▸ PROBLEM REQUIREMENTS
Tell how many lines in the records contain the word "none"; the number alone is the answer.

___ TASK INPUTS

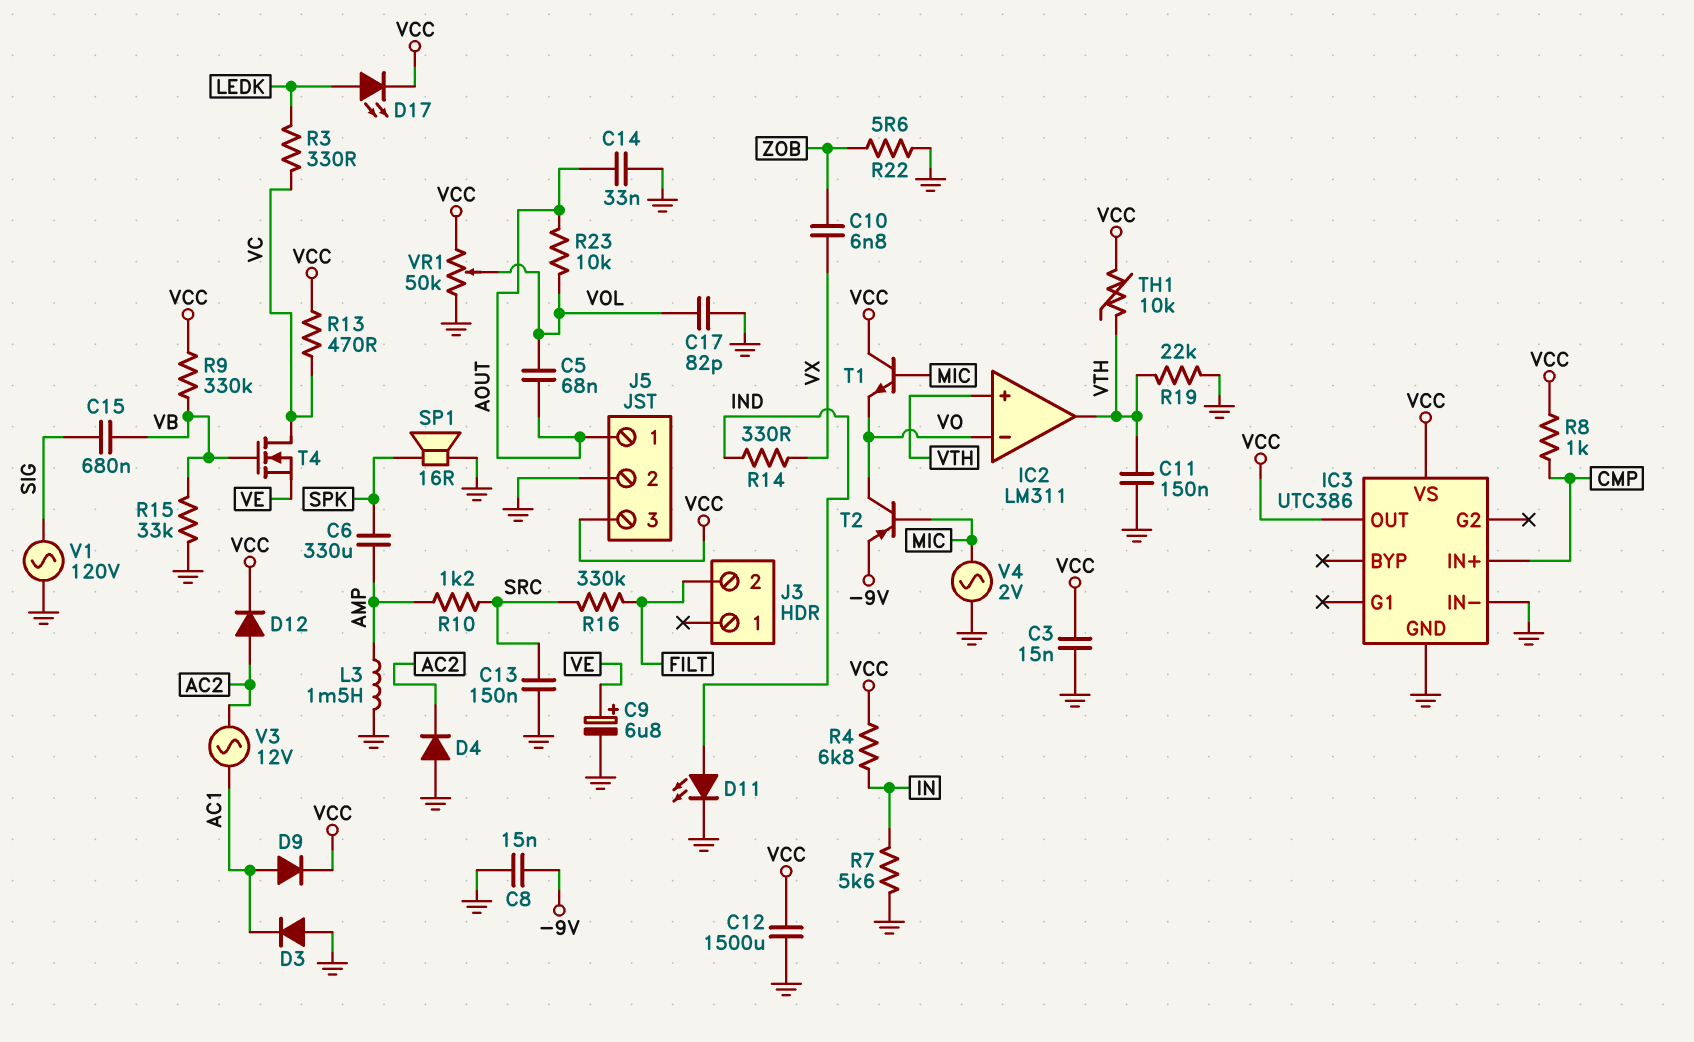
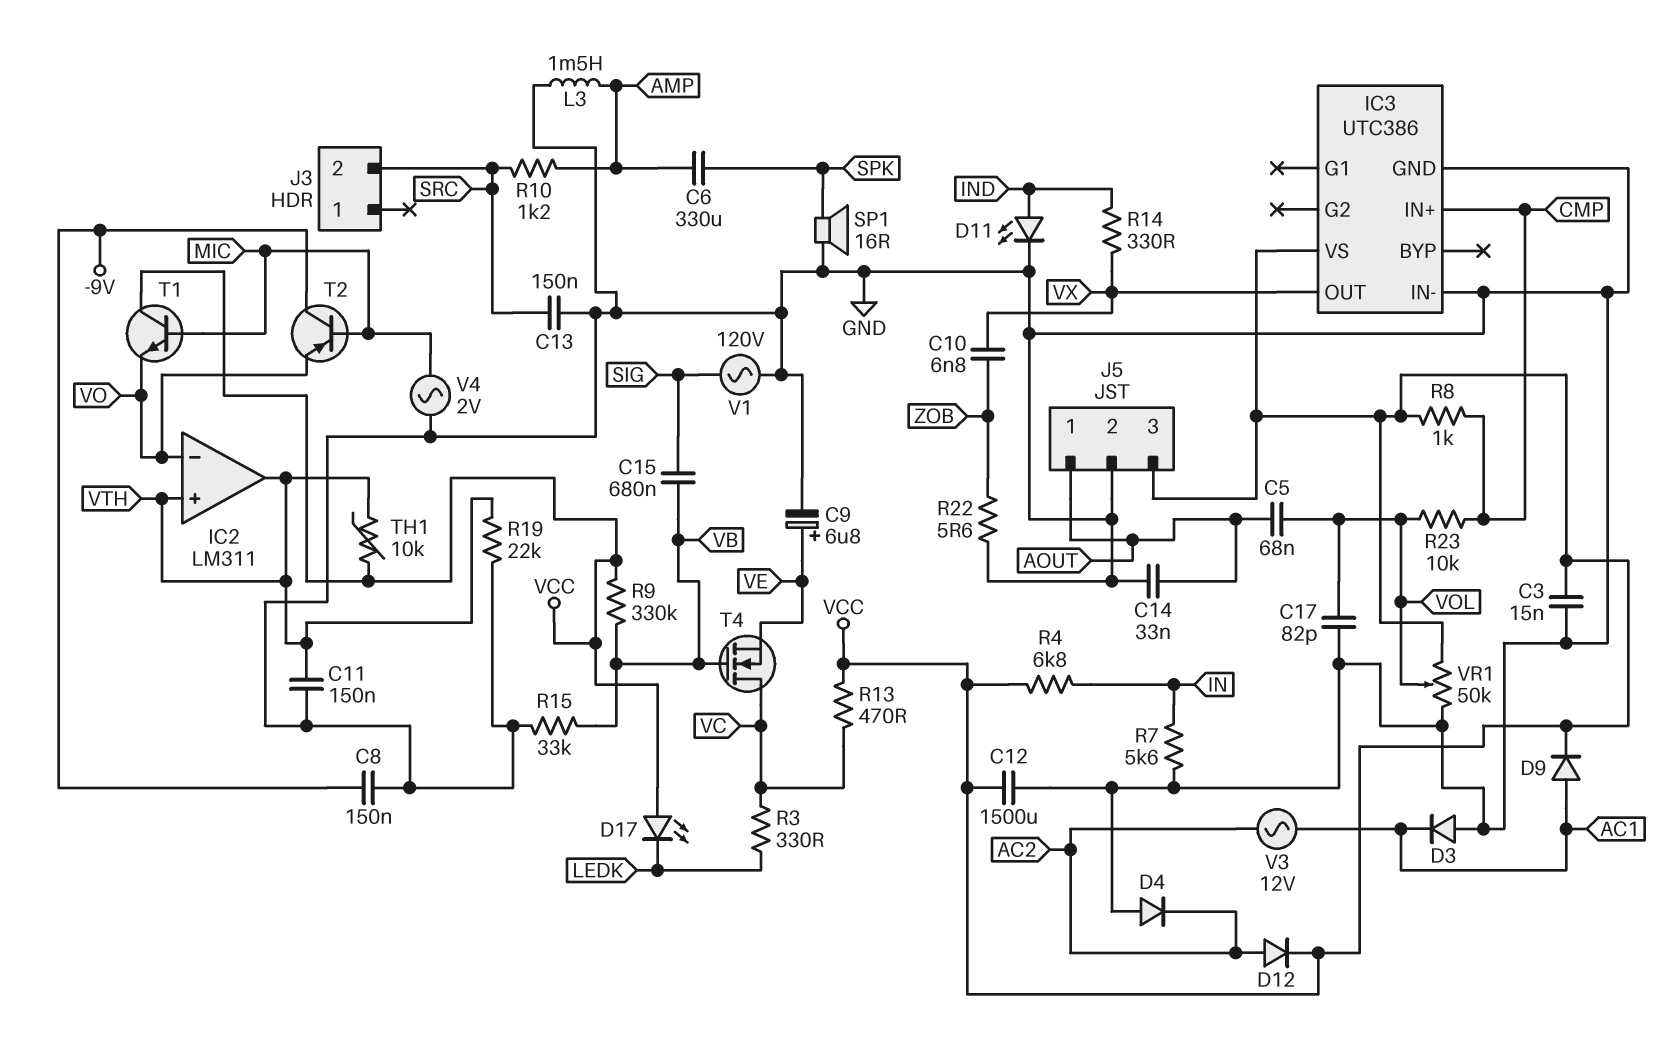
C8: 15nF (-9V, GND) -> 150nF (-9V, GND)
D17: LED (A LEDK, K VCC) -> LED (A VCC, K LEDK)
IC3 pin OUT: VCC -> VX
J3 pin 2: FILT -> SRC
R16: 330k (FILT, SRC) -> none
R23: 10k (AOUT, VOL) -> 10k (CMP, VOL)
T2: PNP (B MIC, C VO, E -9V) -> PNP (B MIC, C -9V, E VO)

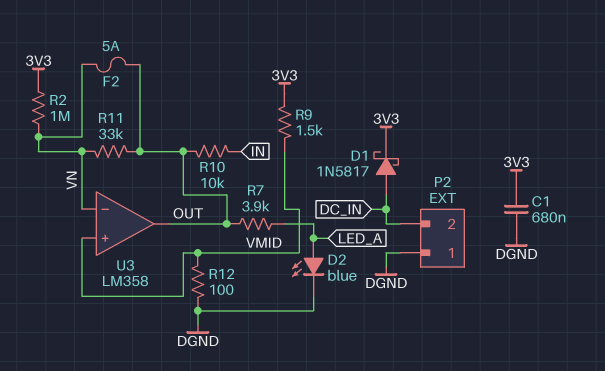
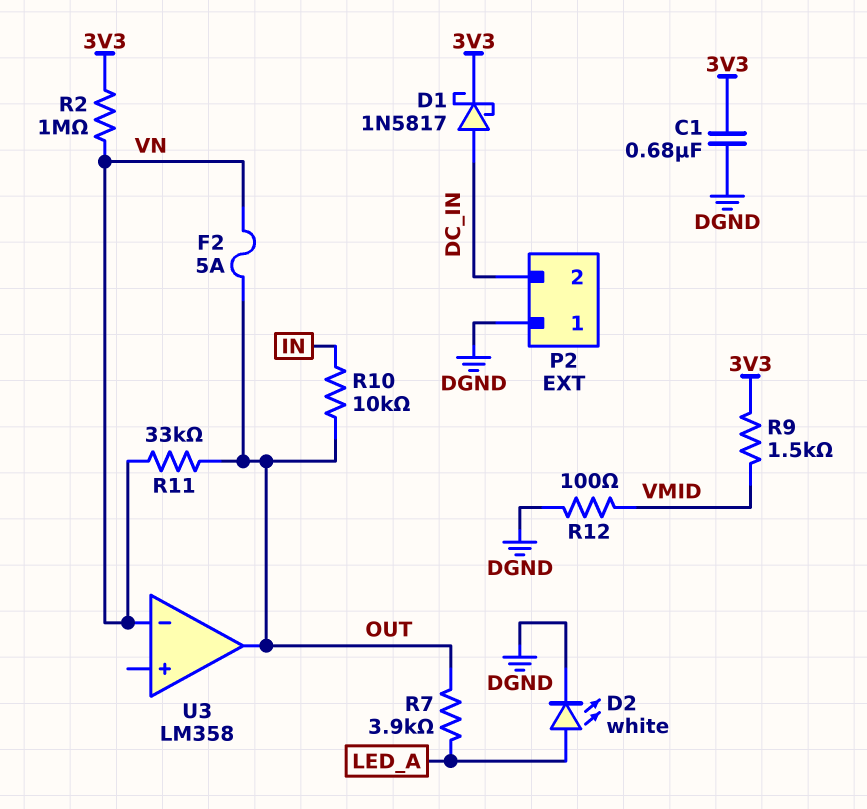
D2: LED blue (A LED_A, K DGND) -> LED white (A LED_A, K DGND)
U3 pin in+: VMID -> none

______

▸ SOLUTION FOR THIS EXERCISE
2